Aim of the exercise:
Scan the entries below, and for each line that includes the word "diode", make a copy.

Given data:
=== Begin Enclosure ===
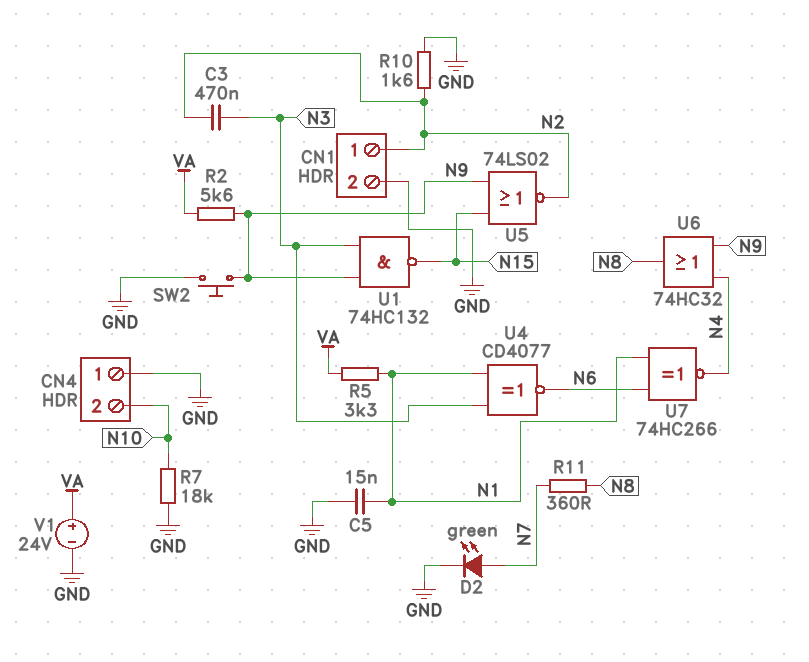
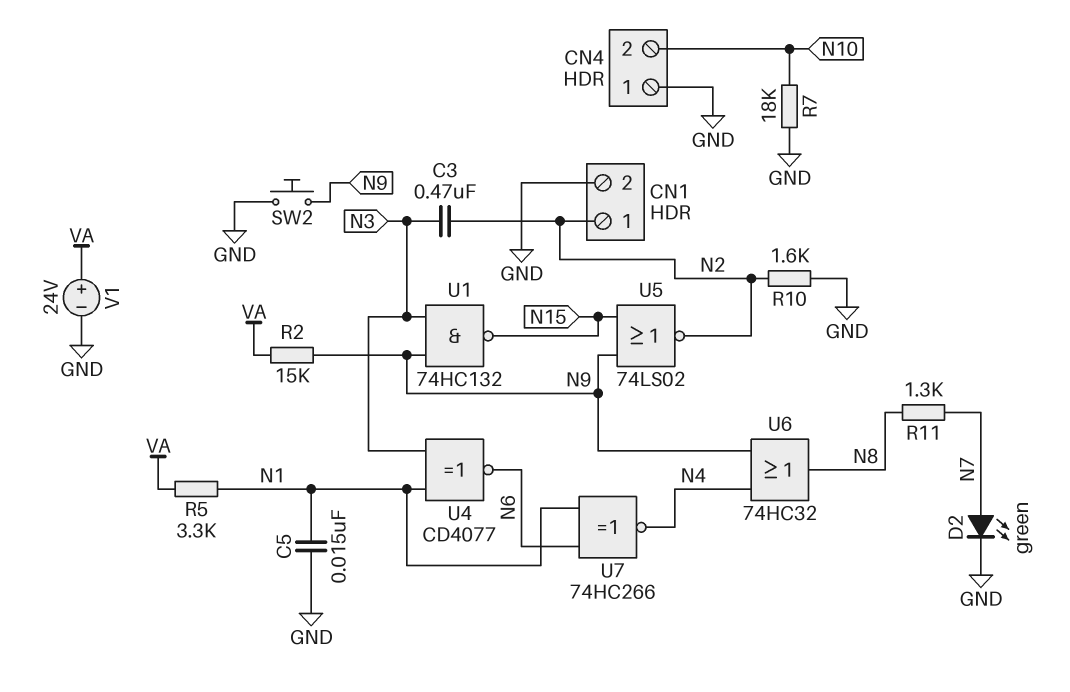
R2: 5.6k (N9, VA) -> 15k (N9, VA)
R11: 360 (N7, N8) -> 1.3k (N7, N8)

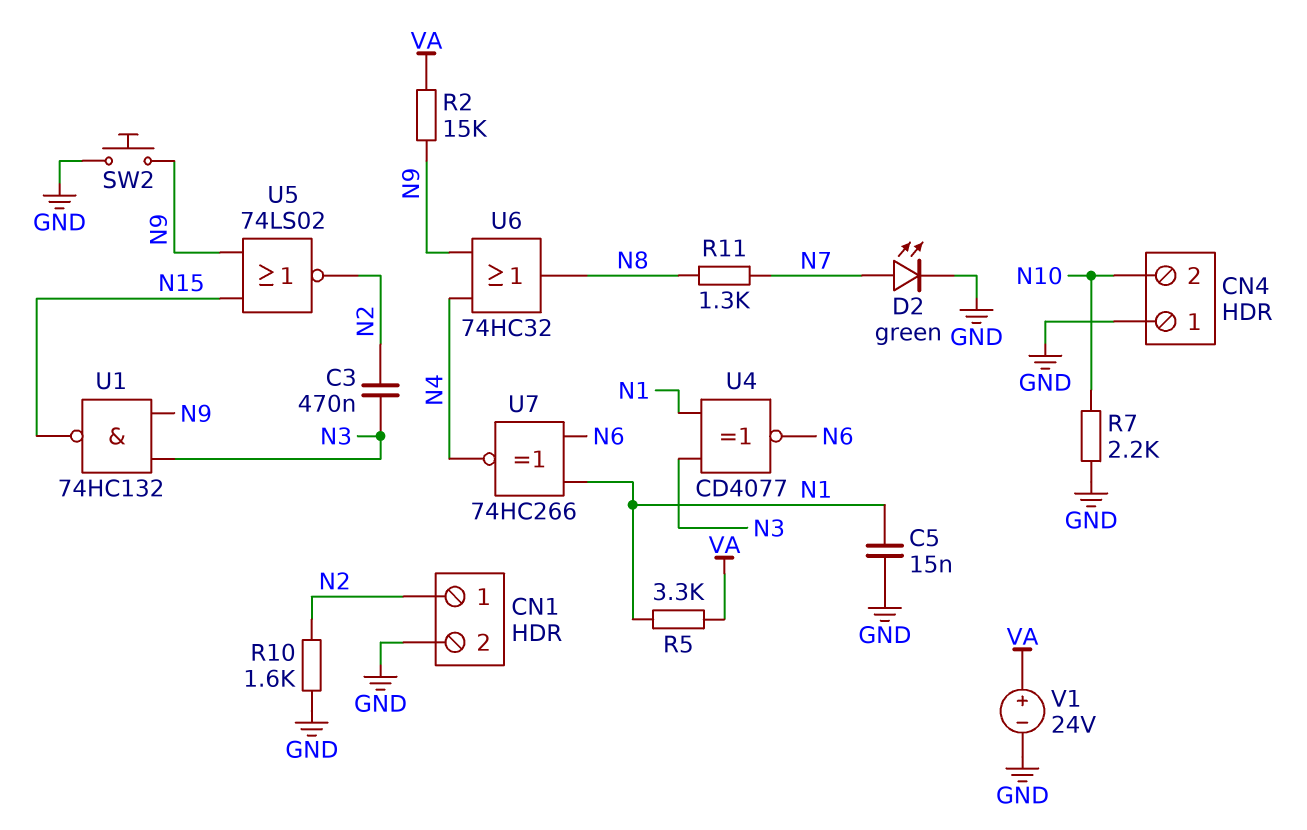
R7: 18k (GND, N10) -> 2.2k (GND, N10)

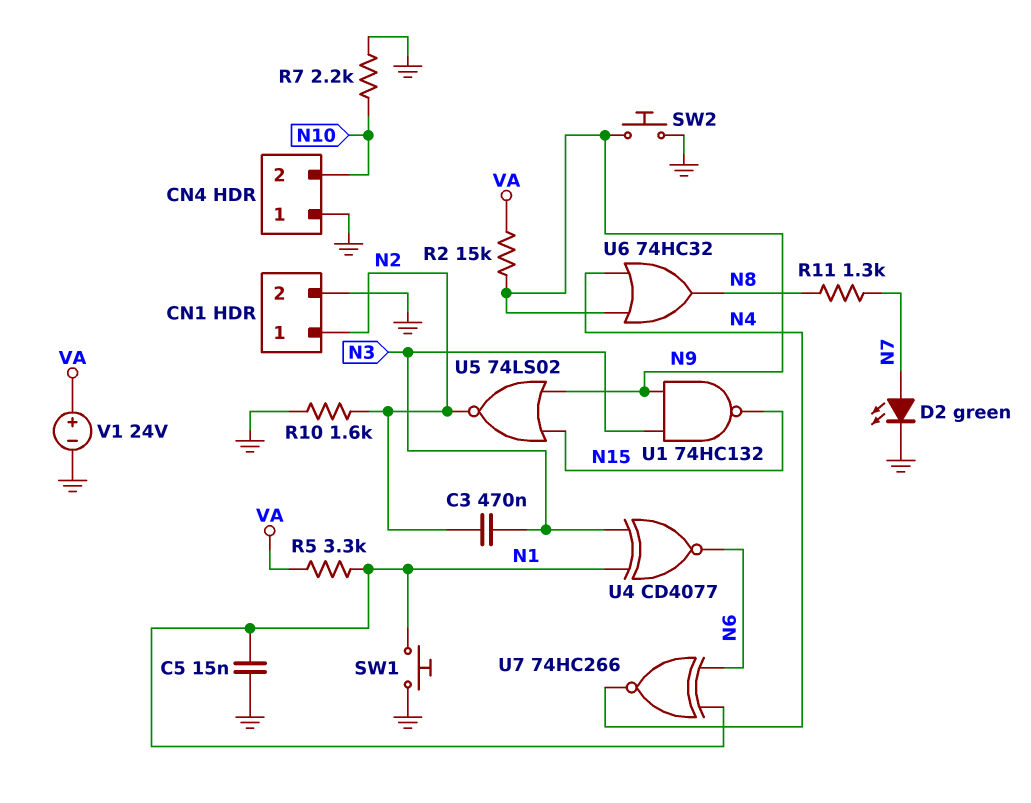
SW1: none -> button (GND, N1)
=== End Enclosure ===
=== Begin Enclosure ===
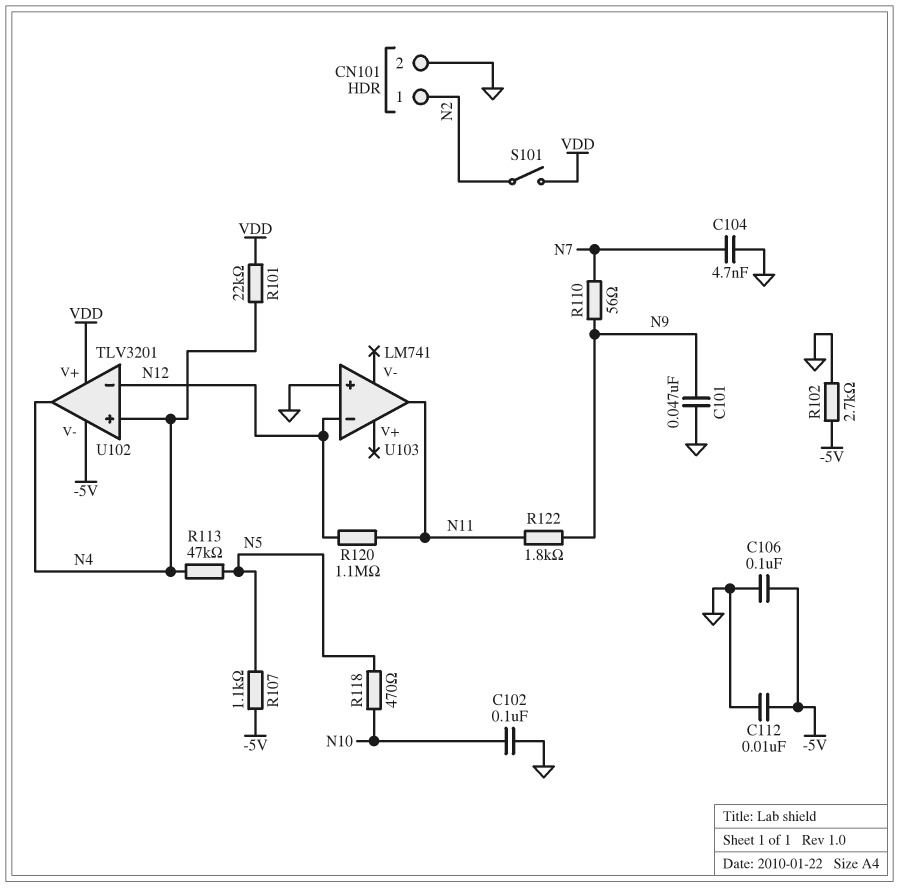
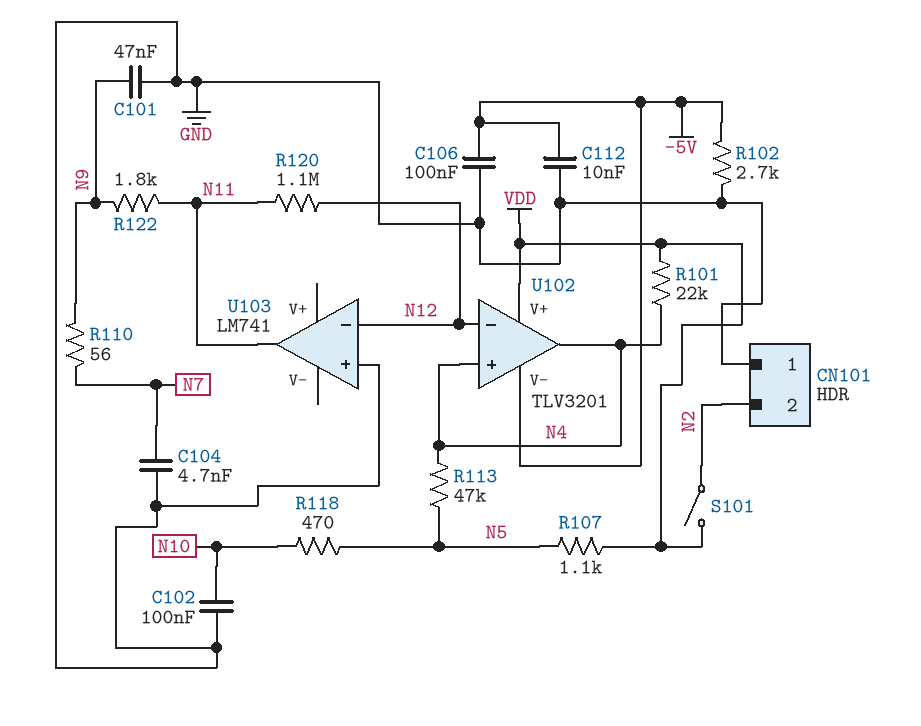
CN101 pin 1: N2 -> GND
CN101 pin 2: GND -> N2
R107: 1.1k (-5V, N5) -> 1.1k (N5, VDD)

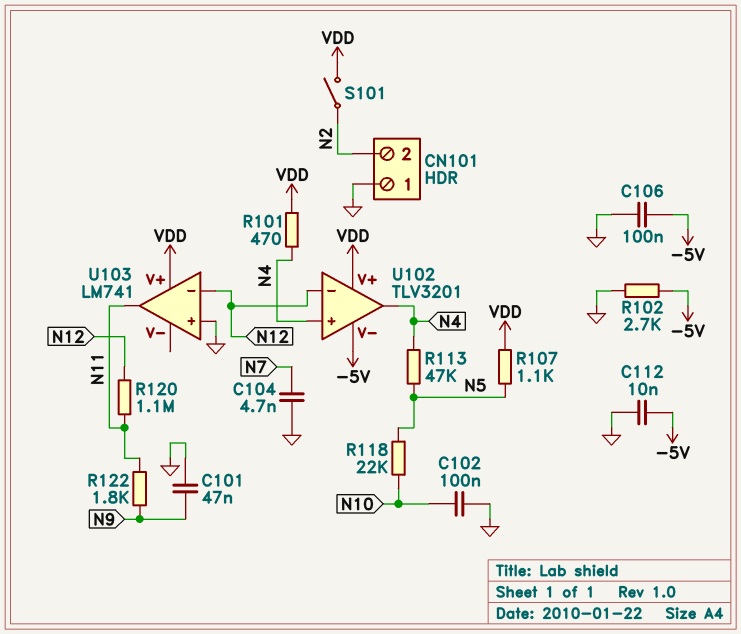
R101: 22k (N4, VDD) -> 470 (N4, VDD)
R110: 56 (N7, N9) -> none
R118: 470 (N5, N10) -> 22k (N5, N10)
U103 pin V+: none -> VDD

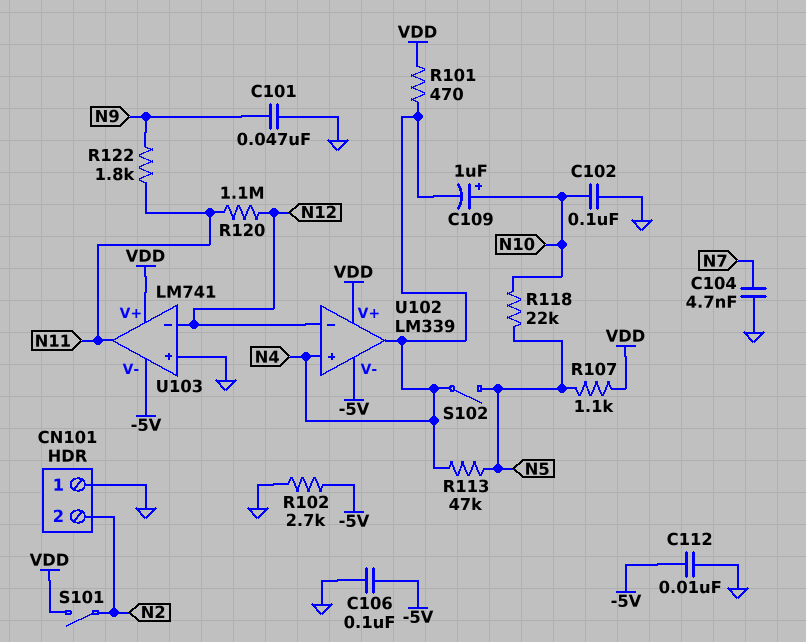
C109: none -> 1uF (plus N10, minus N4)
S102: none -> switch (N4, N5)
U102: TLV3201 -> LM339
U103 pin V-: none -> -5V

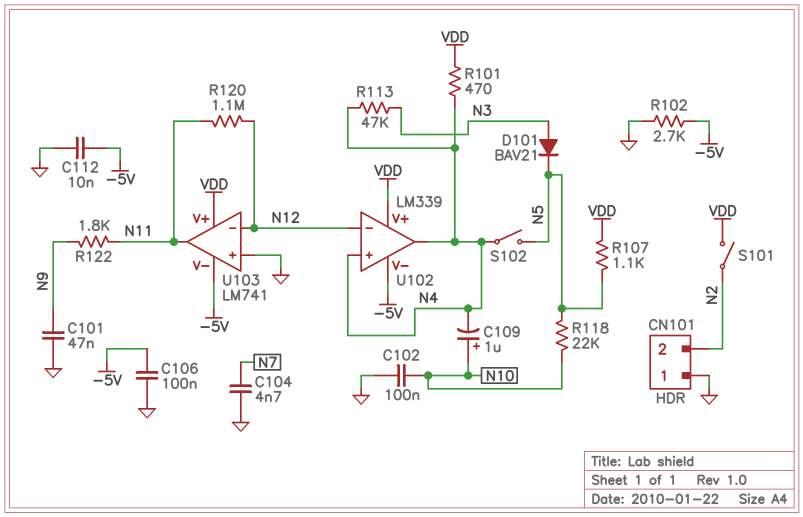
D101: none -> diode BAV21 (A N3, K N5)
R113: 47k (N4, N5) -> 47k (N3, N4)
=== End Enclosure ===
=== Begin Enclosure ===
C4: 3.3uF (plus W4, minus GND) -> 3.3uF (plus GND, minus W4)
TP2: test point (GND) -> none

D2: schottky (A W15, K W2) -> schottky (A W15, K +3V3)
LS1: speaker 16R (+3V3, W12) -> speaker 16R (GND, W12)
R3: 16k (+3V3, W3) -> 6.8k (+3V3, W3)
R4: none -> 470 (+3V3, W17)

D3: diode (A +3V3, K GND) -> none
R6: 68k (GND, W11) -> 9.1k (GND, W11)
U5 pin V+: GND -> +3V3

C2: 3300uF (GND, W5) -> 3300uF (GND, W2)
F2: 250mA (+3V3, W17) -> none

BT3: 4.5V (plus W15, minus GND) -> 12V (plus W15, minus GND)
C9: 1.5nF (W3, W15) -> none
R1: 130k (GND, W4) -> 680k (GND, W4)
=== End Enclosure ===
Reply:
D101: none -> diode BAV21 (A N3, K N5)
D3: diode (A +3V3, K GND) -> none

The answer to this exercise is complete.